··· Data for this task ···
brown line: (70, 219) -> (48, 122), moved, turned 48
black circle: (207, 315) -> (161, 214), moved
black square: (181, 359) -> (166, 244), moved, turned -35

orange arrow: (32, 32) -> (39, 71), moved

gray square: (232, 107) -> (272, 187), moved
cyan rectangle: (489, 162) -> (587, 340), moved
···
··· Data for this task ···
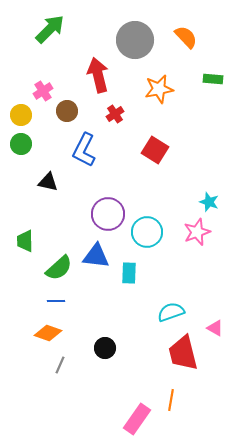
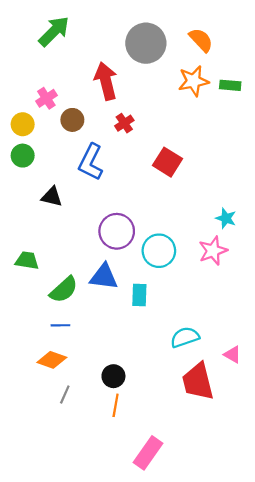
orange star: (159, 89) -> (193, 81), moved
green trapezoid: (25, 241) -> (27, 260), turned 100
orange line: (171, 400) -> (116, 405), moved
···
··· Data for this task ···
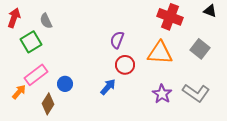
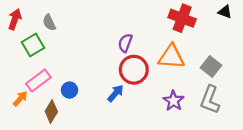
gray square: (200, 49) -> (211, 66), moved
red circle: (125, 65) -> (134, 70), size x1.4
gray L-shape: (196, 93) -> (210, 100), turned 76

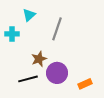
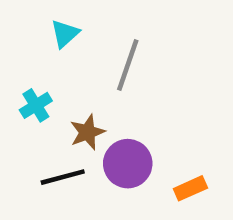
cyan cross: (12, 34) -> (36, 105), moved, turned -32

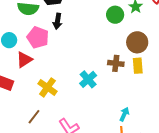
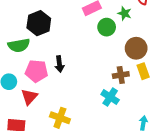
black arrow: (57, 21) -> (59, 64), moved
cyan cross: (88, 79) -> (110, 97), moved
···
Work order: With the line that has "gray square: (232, 107) -> (272, 187), moved" as the first and the line that has "cyan rectangle: (489, 162)" as the last, repeat exactly that run of lines above and no more.

Exercise solution:
gray square: (232, 107) -> (272, 187), moved
cyan rectangle: (489, 162) -> (587, 340), moved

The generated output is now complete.